▸ ABOUT THIS EXERCISE: Here is the task for the listing below: output exactly the lines from the one containing "purple triangle: (41, 86)" through the one containing "green triangle: (45, 37) -> (52, 34), moved", and leave out the pictures.

▸ DATA TO USE:
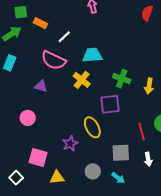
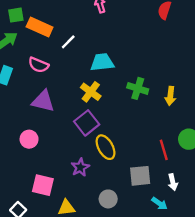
orange rectangle: (40, 23) -> (40, 27), size x1.5
pink semicircle: (54, 60) -> (38, 65), moved, size x0.7
purple triangle: (41, 86) -> (43, 101), size x1.5
purple square: (110, 104) -> (87, 123), moved, turned -30
cyan arrow: (118, 178) -> (159, 203), moved

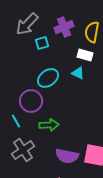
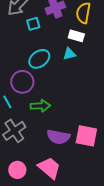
cyan triangle: (78, 73) -> (69, 54), turned -40

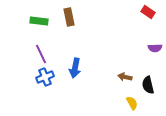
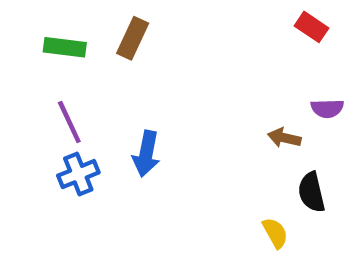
brown rectangle: (69, 17) -> (133, 38), turned 36
brown arrow: (125, 77) -> (284, 138), moved

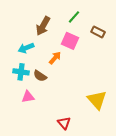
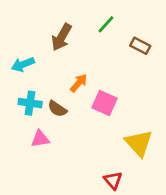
pink square: (70, 41) -> (104, 103), moved
cyan arrow: (26, 48) -> (23, 64), moved
red triangle: (64, 123) -> (113, 180), moved

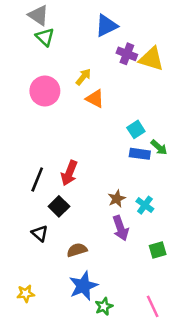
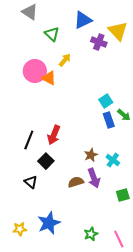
green triangle: (45, 37) -> (52, 34), moved
yellow triangle: (151, 59) -> (118, 31), moved, turned 30
orange triangle: (95, 99) -> (49, 78), moved
blue rectangle: (140, 154) -> (109, 120), turned 63
brown semicircle: (77, 250) -> (76, 182), moved
blue star: (83, 286) -> (49, 223), moved
green star: (104, 306) -> (91, 234), moved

▸ ANSWER FOR THE TASK:
purple triangle: (41, 86) -> (43, 101), size x1.5
purple square: (110, 104) -> (87, 123), moved, turned -30
cyan arrow: (118, 178) -> (159, 203), moved

cyan triangle: (78, 73) -> (69, 54), turned -40

brown rectangle: (69, 17) -> (133, 38), turned 36
brown arrow: (125, 77) -> (284, 138), moved

pink square: (70, 41) -> (104, 103), moved
cyan arrow: (26, 48) -> (23, 64), moved
red triangle: (64, 123) -> (113, 180), moved

green triangle: (45, 37) -> (52, 34), moved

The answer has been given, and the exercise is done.